» **PROVIDED MATERIAL**:
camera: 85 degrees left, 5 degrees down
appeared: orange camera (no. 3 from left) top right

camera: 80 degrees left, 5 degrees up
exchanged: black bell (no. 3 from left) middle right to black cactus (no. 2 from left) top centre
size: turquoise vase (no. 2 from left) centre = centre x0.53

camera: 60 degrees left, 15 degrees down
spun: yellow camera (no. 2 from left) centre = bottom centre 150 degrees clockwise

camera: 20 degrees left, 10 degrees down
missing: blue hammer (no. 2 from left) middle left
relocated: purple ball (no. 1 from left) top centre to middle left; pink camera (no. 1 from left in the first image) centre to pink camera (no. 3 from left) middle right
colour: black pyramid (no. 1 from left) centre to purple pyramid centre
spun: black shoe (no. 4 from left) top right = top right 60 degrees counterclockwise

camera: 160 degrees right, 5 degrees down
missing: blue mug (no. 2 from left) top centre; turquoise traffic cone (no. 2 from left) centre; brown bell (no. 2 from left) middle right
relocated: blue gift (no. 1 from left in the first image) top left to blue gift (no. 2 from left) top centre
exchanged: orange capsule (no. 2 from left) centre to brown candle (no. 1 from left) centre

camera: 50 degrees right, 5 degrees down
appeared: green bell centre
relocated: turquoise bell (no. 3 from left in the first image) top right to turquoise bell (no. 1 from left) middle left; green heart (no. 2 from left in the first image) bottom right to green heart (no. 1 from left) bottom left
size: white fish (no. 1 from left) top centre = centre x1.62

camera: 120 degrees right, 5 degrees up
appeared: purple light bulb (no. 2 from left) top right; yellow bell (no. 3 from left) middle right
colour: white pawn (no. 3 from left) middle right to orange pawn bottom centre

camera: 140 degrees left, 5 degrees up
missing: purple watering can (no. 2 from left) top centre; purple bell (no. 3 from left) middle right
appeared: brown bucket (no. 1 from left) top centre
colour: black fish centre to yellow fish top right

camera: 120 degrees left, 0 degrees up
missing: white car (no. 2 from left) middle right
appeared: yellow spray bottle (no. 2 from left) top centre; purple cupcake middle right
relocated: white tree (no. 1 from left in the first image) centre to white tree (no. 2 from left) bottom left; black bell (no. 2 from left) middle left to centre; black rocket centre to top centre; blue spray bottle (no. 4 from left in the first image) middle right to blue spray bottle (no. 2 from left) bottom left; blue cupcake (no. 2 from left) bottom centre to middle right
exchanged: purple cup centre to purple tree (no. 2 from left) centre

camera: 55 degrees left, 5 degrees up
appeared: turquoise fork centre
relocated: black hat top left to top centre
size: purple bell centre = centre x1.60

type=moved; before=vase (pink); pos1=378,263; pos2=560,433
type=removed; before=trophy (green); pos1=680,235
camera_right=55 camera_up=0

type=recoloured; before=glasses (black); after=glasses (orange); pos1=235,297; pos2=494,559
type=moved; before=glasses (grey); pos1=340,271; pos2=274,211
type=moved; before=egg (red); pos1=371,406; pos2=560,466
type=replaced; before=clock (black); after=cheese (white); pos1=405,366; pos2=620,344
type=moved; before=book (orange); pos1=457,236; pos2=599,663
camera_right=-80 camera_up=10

» **WHAT IS EXPECTED**: The lines to output run from the one containing "type=replaced; before=clock (black);" to the last line of the entries; give them back exactly.

» **EXERCISE RESPONSE**:
type=replaced; before=clock (black); after=cheese (white); pos1=405,366; pos2=620,344
type=moved; before=book (orange); pos1=457,236; pos2=599,663
camera_right=-80 camera_up=10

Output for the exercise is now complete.